» **Records contained in a dataset**
= = = = =
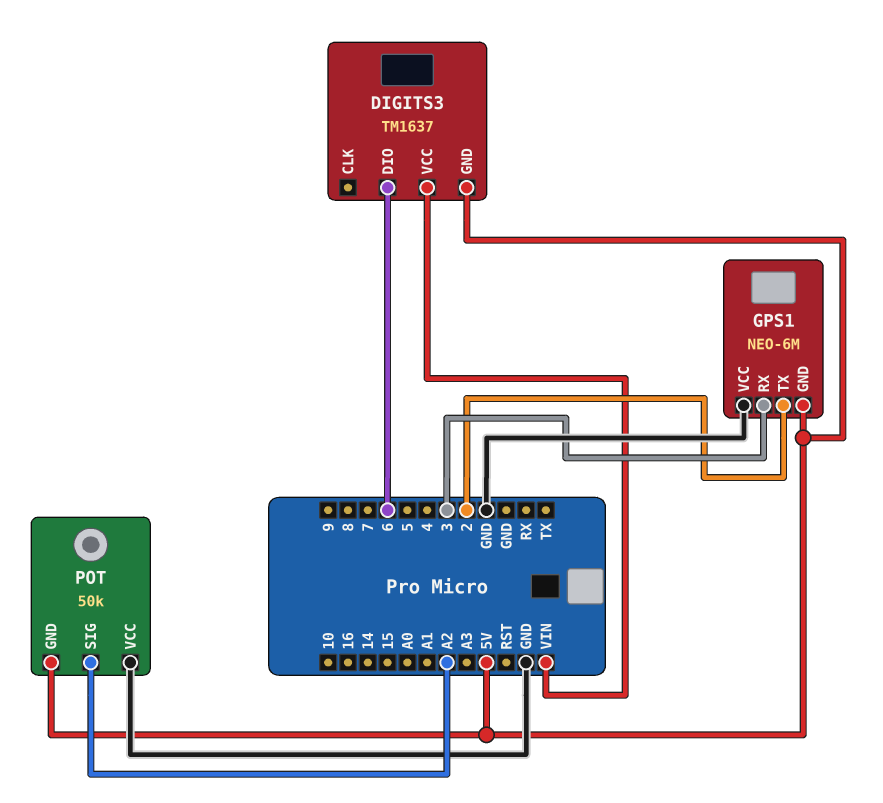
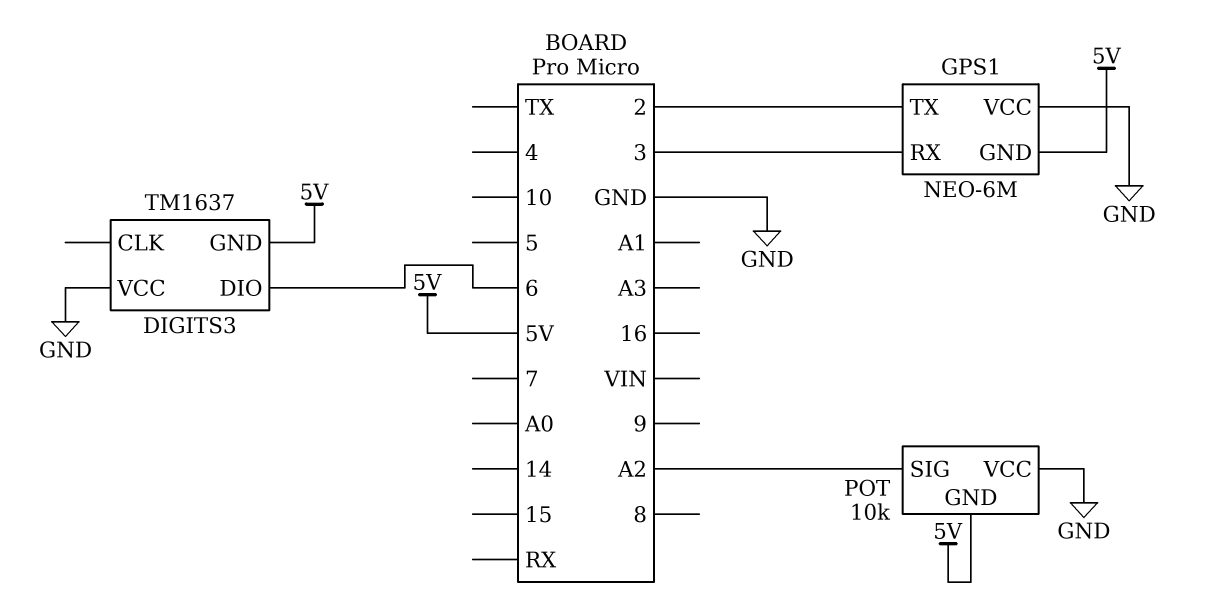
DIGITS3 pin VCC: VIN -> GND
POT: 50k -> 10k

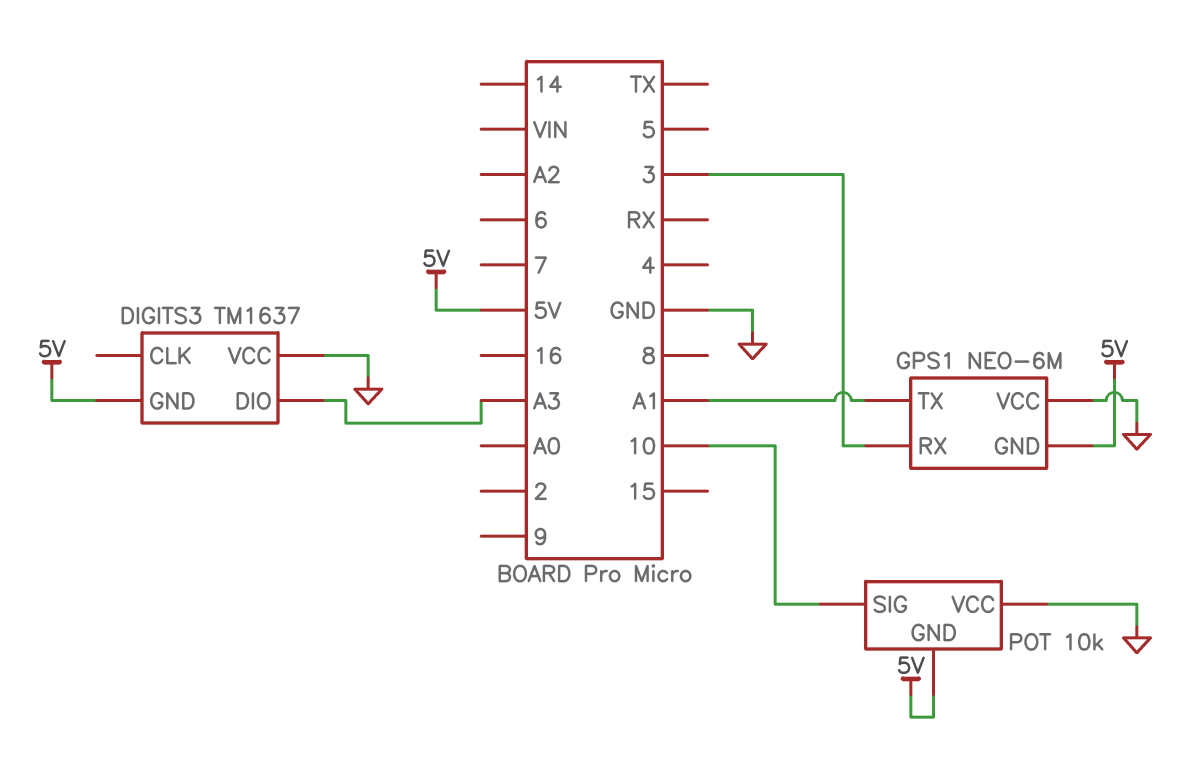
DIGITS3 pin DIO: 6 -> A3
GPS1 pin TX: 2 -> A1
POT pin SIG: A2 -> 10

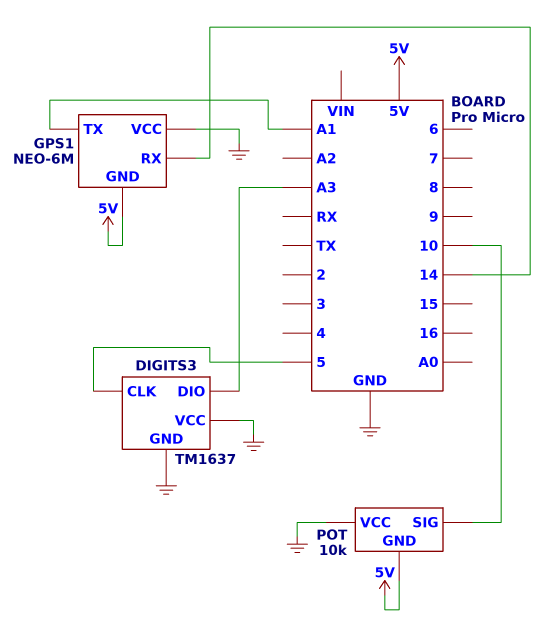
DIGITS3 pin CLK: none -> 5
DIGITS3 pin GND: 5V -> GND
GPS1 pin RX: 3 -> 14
= = = = =
» **TASK TO COMPLETE**
Write out the data above precisely. Pictures stay out.

» **ANSWER TO THE EXERCISE**
DIGITS3 pin VCC: VIN -> GND
POT: 50k -> 10k

DIGITS3 pin DIO: 6 -> A3
GPS1 pin TX: 2 -> A1
POT pin SIG: A2 -> 10

DIGITS3 pin CLK: none -> 5
DIGITS3 pin GND: 5V -> GND
GPS1 pin RX: 3 -> 14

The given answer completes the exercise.